#### Work task:
Going through the entries below, count each line containing the word "brick". Report the number only.

======

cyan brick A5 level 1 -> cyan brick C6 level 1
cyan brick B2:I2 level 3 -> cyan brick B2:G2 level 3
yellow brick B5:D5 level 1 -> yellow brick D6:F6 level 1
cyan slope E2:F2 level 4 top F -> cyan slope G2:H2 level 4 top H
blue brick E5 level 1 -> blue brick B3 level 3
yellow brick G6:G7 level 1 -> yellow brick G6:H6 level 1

======

#### Task response:
5